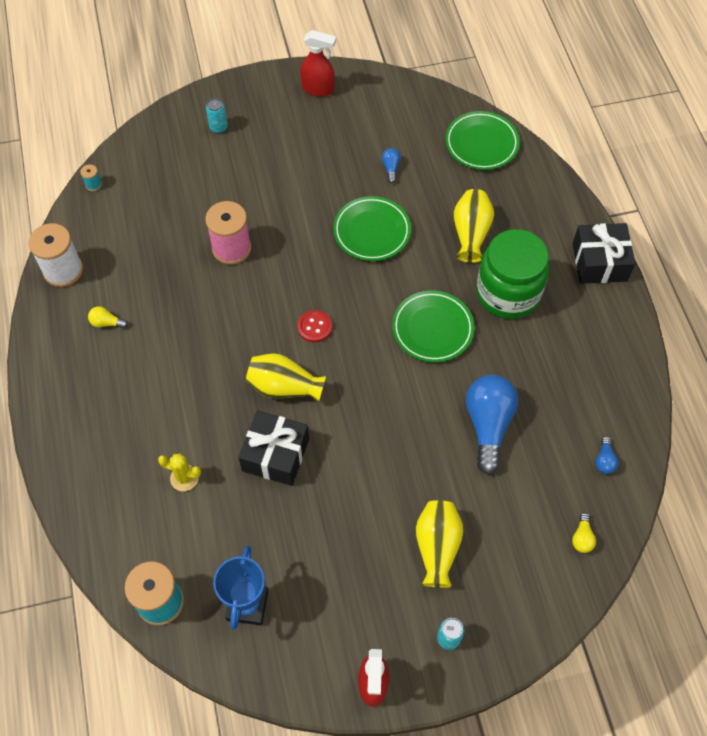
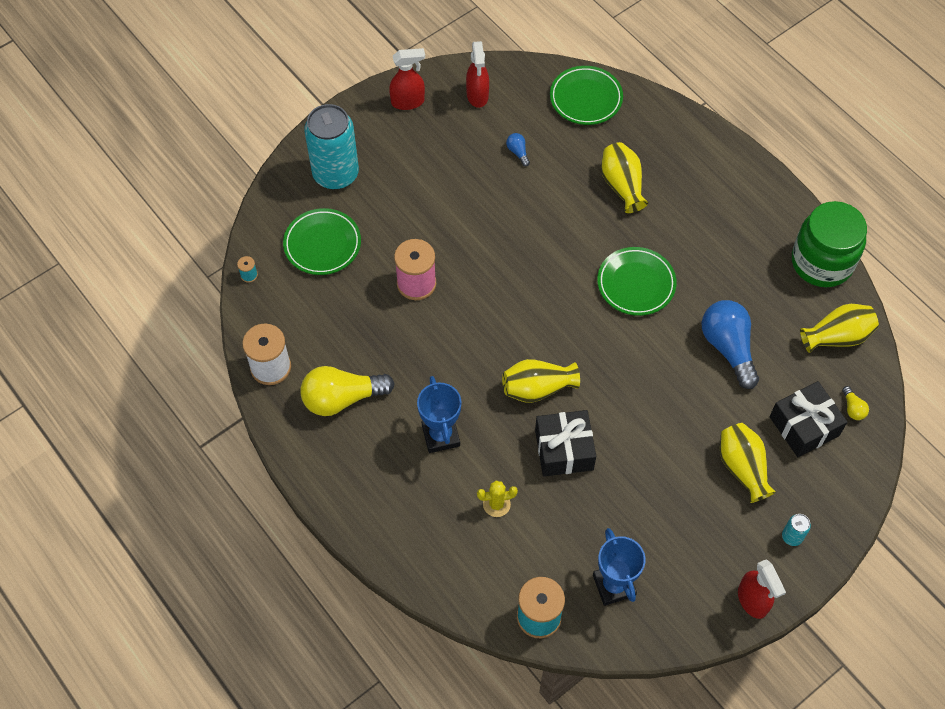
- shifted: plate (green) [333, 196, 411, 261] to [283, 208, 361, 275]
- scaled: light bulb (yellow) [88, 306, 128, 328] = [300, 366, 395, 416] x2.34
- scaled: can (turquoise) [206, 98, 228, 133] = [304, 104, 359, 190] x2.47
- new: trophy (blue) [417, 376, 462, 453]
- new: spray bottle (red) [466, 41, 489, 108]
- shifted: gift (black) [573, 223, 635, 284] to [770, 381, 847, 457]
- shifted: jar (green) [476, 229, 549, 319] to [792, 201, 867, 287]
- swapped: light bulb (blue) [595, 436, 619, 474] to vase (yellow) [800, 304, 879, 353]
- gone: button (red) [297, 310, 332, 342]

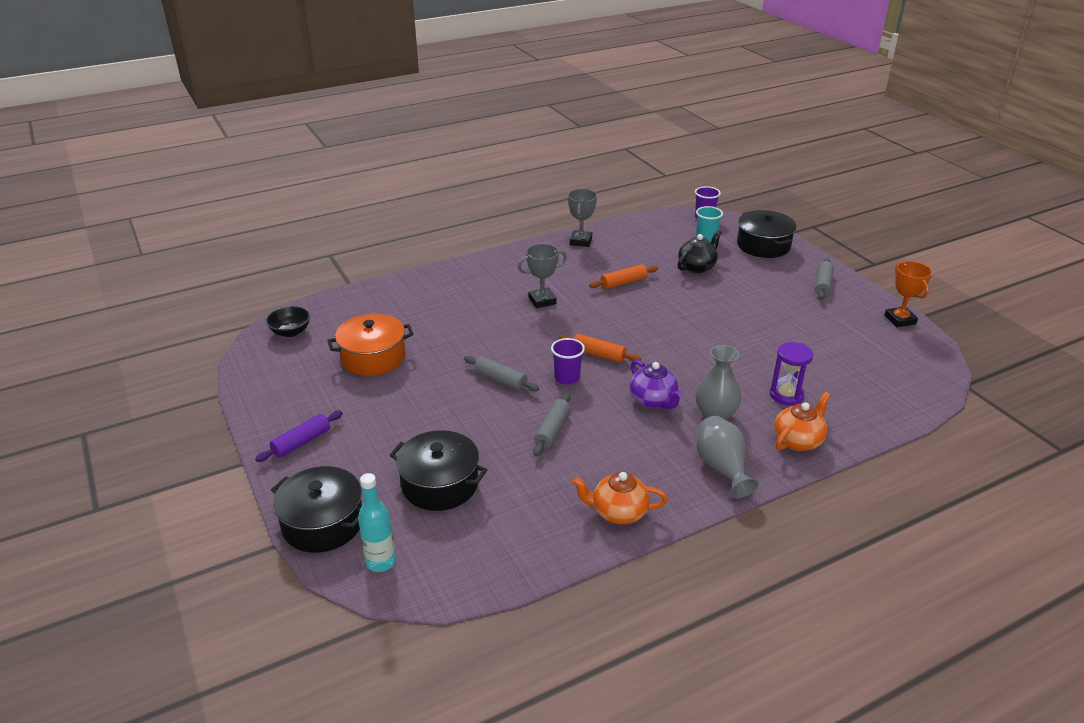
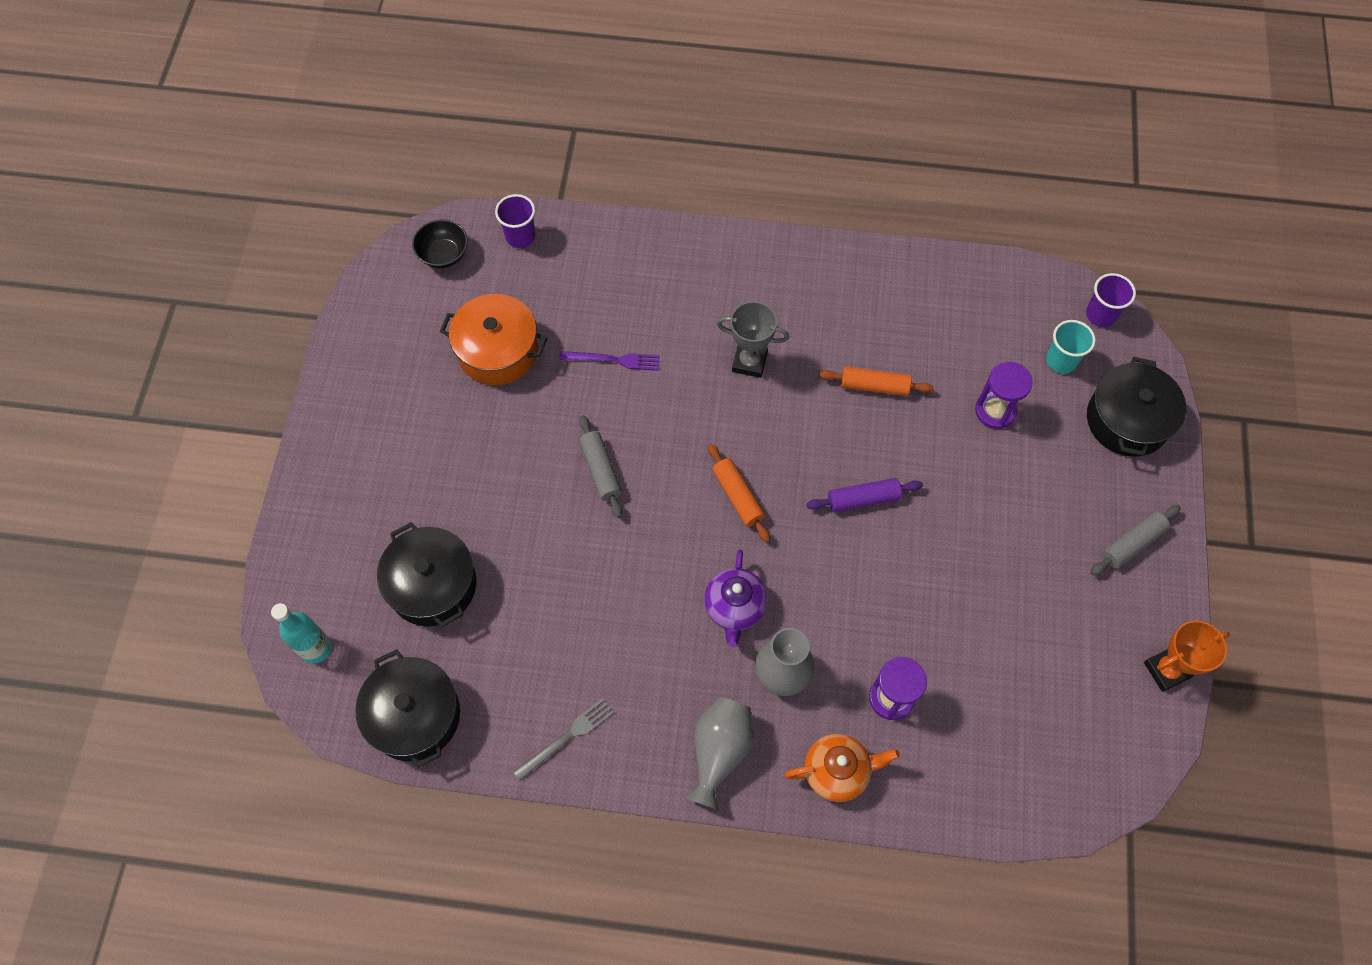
- shifted: pot (black) [271, 466, 362, 553] to [355, 649, 460, 767]
- shifted: cup (purple) [551, 338, 585, 384] to [495, 194, 535, 248]
- swapped: teapot (orange) [572, 472, 668, 524] to fork (grey) [513, 698, 614, 781]
- new: fork (purple) [559, 351, 660, 371]
- shifted: rolling pin (purple) [255, 411, 343, 462] to [807, 478, 923, 512]
- swapped: teapot (black) [677, 230, 722, 273] to hourglass (purple) [975, 361, 1033, 429]
- rotated: trophy (orange) [884, 261, 932, 327] = [1144, 620, 1230, 692] 45 degrees clockwise
- gone: rolling pin (grey) [533, 393, 571, 456]
- gone: trophy (grey) [568, 189, 597, 247]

——————————

● **WHAT YOU ARE ASKED TO DO**
In the records, how many lines have the word "bulb" in them? Only the number is needed.

● **EXERCISE RESPONSE**
2